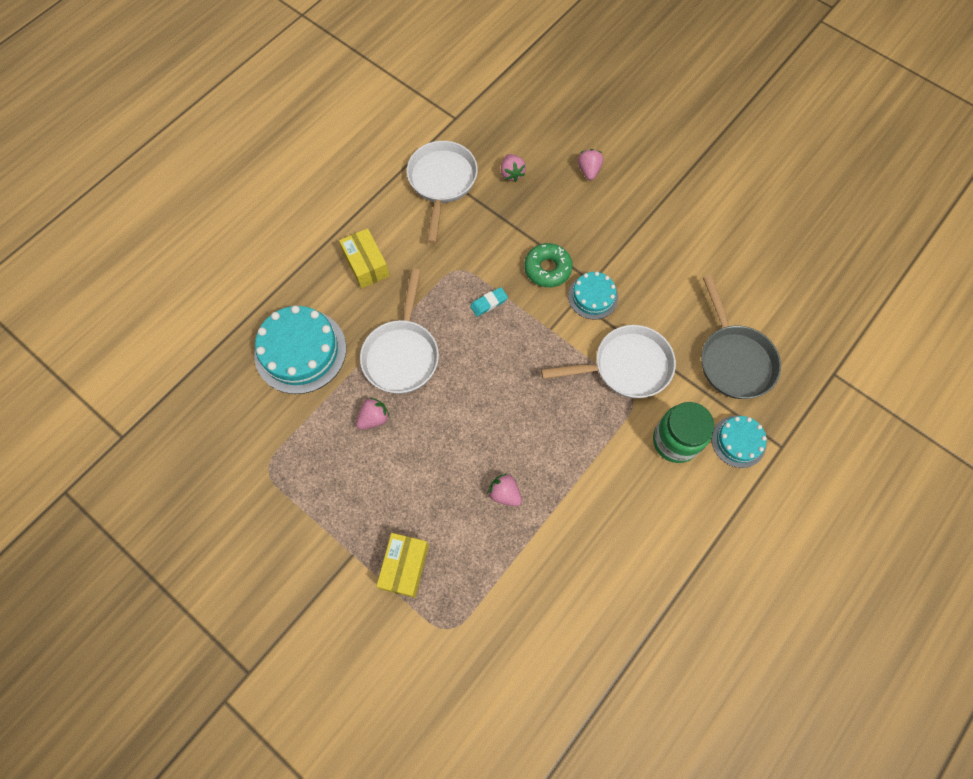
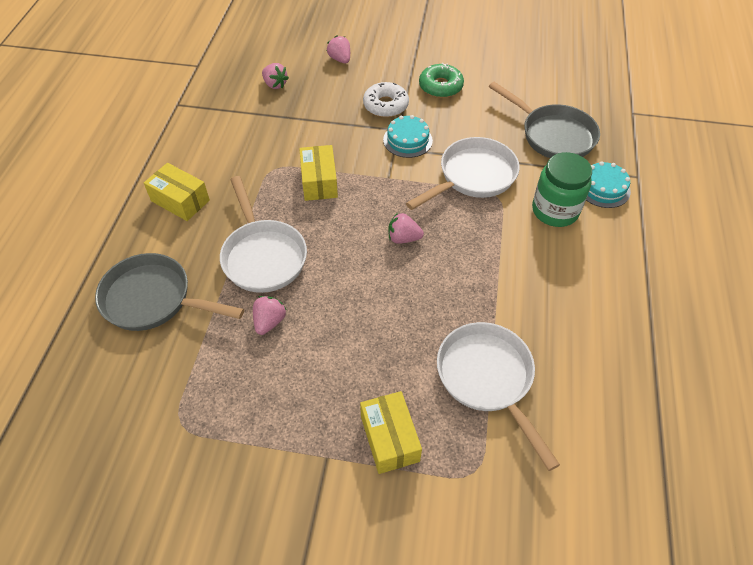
camera: 30 degrees left, 15 degrees down
(300, 351) = (154, 299): turquoise cake -> grey pan
(442, 183) = (215, 113): white pan -> white pan (488, 379)
(489, 303) = (319, 182): turquoise eraser -> yellow box
(504, 493) = (441, 322): pink strawberry -> pink strawberry (403, 238)
(547, 269) = (354, 136): green donut -> green donut (440, 86)
(597, 247) = (385, 105): none -> white donut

▶ _Exercise description_:
With the pictures left out, transcribe the material exactly.

▶ _Response to this exercise_:
camera: 30 degrees left, 15 degrees down
(300, 351) = (154, 299): turquoise cake -> grey pan
(442, 183) = (215, 113): white pan -> white pan (488, 379)
(489, 303) = (319, 182): turquoise eraser -> yellow box
(504, 493) = (441, 322): pink strawberry -> pink strawberry (403, 238)
(547, 269) = (354, 136): green donut -> green donut (440, 86)
(597, 247) = (385, 105): none -> white donut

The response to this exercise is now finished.